>> Begin ENTRIES
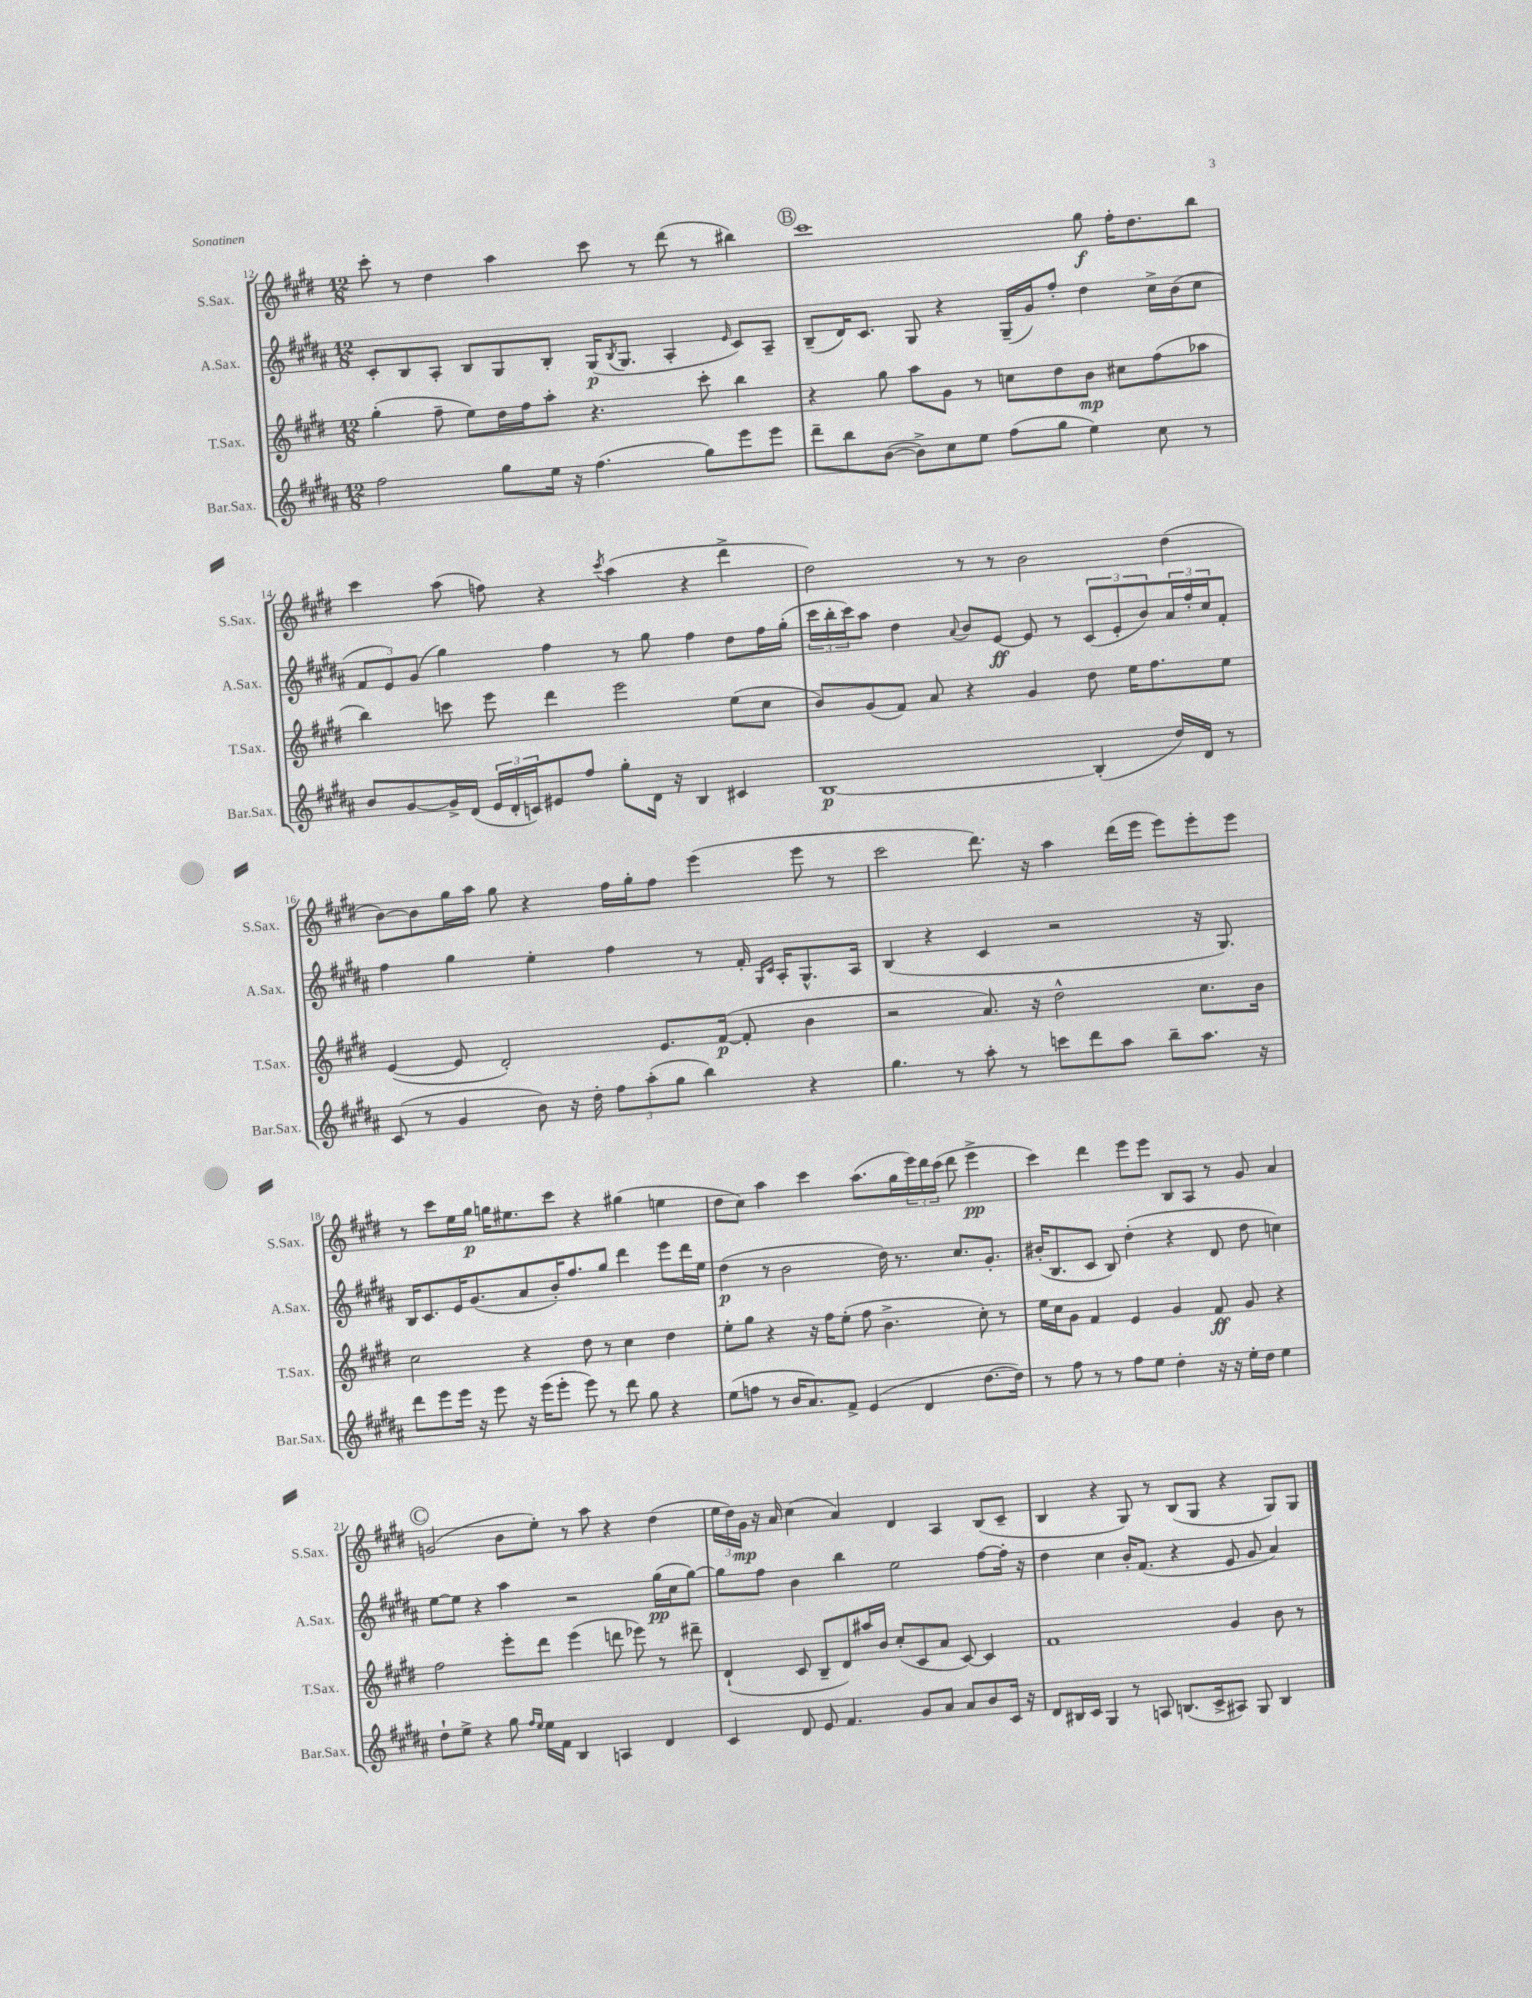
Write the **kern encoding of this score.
>> End ENTRIES
>> Begin ENTRIES
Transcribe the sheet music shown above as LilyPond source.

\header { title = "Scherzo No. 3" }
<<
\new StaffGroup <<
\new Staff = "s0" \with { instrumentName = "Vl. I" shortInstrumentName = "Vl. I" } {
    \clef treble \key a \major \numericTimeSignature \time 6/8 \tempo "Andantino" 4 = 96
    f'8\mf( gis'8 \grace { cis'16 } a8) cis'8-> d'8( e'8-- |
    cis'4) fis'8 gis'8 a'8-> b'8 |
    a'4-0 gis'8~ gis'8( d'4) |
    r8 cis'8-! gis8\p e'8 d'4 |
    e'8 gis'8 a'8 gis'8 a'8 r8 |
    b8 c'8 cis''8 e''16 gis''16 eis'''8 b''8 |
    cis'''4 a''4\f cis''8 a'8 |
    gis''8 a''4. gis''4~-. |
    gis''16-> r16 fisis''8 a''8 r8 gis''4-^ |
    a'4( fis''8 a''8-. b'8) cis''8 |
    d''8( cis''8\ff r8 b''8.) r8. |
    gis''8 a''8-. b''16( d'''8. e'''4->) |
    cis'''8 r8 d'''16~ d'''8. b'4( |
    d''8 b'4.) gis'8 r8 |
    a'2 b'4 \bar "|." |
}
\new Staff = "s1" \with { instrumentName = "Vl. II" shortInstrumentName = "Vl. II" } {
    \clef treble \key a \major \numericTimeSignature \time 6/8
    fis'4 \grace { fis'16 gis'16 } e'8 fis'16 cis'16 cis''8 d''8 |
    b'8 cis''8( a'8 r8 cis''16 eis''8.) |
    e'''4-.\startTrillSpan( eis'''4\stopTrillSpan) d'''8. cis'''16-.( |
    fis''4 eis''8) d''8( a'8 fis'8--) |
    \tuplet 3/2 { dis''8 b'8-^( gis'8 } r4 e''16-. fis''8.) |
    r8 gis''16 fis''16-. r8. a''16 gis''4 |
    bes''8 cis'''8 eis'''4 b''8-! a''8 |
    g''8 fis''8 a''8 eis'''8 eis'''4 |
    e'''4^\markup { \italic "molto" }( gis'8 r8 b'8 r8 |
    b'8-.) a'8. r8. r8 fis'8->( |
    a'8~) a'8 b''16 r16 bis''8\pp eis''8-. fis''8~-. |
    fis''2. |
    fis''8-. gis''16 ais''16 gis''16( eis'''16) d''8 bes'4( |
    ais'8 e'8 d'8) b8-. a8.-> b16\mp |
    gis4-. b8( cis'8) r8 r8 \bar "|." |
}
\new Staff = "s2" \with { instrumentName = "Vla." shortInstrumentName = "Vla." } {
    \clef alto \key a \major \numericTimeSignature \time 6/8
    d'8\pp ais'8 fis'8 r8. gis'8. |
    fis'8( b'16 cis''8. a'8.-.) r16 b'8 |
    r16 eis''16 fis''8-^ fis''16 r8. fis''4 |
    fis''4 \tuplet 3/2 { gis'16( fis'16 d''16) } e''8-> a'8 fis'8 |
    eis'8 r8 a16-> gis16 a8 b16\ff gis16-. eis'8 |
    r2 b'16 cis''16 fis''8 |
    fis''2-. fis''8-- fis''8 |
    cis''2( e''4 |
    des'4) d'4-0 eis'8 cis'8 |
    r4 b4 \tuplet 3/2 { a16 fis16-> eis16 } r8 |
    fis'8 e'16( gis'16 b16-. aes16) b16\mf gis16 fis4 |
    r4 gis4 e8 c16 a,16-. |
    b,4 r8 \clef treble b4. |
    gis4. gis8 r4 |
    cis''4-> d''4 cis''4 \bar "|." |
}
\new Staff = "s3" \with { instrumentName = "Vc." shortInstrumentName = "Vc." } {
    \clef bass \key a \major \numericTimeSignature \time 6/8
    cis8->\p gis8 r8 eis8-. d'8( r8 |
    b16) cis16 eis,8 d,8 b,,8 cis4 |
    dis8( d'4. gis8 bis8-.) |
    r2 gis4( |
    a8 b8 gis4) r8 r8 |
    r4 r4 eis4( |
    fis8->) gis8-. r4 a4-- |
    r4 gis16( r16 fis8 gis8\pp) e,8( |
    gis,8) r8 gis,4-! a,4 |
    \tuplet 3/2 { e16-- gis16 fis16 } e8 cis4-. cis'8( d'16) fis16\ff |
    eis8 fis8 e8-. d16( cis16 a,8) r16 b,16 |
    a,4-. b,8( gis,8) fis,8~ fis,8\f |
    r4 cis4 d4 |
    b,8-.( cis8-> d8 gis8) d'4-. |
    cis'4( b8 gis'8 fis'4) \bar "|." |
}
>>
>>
>> End ENTRIES
**THE PROBLEM**: Copy out the entries above word for word, from the line with "Transcribe the sheet" up to and including the line with "fis'8 e'16( gis'16".

**RESULT OF THE EXERCISE**:
Transcribe the sheet music shown above as LilyPond source.

\header { title = "Scherzo No. 3" }
<<
\new StaffGroup <<
\new Staff = "s0" \with { instrumentName = "Vl. I" shortInstrumentName = "Vl. I" } {
    \clef treble \key a \major \numericTimeSignature \time 6/8 \tempo "Andantino" 4 = 96
    f'8\mf( gis'8 \grace { cis'16 } a8) cis'8-> d'8( e'8-- |
    cis'4) fis'8 gis'8 a'8-> b'8 |
    a'4-0 gis'8~ gis'8( d'4) |
    r8 cis'8-! gis8\p e'8 d'4 |
    e'8 gis'8 a'8 gis'8 a'8 r8 |
    b8 c'8 cis''8 e''16 gis''16 eis'''8 b''8 |
    cis'''4 a''4\f cis''8 a'8 |
    gis''8 a''4. gis''4~-. |
    gis''16-> r16 fisis''8 a''8 r8 gis''4-^ |
    a'4( fis''8 a''8-. b'8) cis''8 |
    d''8( cis''8\ff r8 b''8.) r8. |
    gis''8 a''8-. b''16( d'''8. e'''4->) |
    cis'''8 r8 d'''16~ d'''8. b'4( |
    d''8 b'4.) gis'8 r8 |
    a'2 b'4 \bar "|." |
}
\new Staff = "s1" \with { instrumentName = "Vl. II" shortInstrumentName = "Vl. II" } {
    \clef treble \key a \major \numericTimeSignature \time 6/8
    fis'4 \grace { fis'16 gis'16 } e'8 fis'16 cis'16 cis''8 d''8 |
    b'8 cis''8( a'8 r8 cis''16 eis''8.) |
    e'''4-.\startTrillSpan( eis'''4\stopTrillSpan) d'''8. cis'''16-.( |
    fis''4 eis''8) d''8( a'8 fis'8--) |
    \tuplet 3/2 { dis''8 b'8-^( gis'8 } r4 e''16-. fis''8.) |
    r8 gis''16 fis''16-. r8. a''16 gis''4 |
    bes''8 cis'''8 eis'''4 b''8-! a''8 |
    g''8 fis''8 a''8 eis'''8 eis'''4 |
    e'''4^\markup { \italic "molto" }( gis'8 r8 b'8 r8 |
    b'8-.) a'8. r8. r8 fis'8->( |
    a'8~) a'8 b''16 r16 bis''8\pp eis''8-. fis''8~-. |
    fis''2. |
    fis''8-. gis''16 ais''16 gis''16( eis'''16) d''8 bes'4( |
    ais'8 e'8 d'8) b8-. a8.-> b16\mp |
    gis4-. b8( cis'8) r8 r8 \bar "|." |
}
\new Staff = "s2" \with { instrumentName = "Vla." shortInstrumentName = "Vla." } {
    \clef alto \key a \major \numericTimeSignature \time 6/8
    d'8\pp ais'8 fis'8 r8. gis'8. |
    fis'8( b'16 cis''8. a'8.-.) r16 b'8 |
    r16 eis''16 fis''8-^ fis''16 r8. fis''4 |
    fis''4 \tuplet 3/2 { gis'16( fis'16 d''16) } e''8-> a'8 fis'8 |
    eis'8 r8 a16-> gis16 a8 b16\ff gis16-. eis'8 |
    r2 b'16 cis''16 fis''8 |
    fis''2-. fis''8-- fis''8 |
    cis''2( e''4 |
    des'4) d'4-0 eis'8 cis'8 |
    r4 b4 \tuplet 3/2 { a16 fis16-> eis16 } r8 |
    fis'8 e'16( gis'16 b16-. aes16) b16\mf gis16 fis4 |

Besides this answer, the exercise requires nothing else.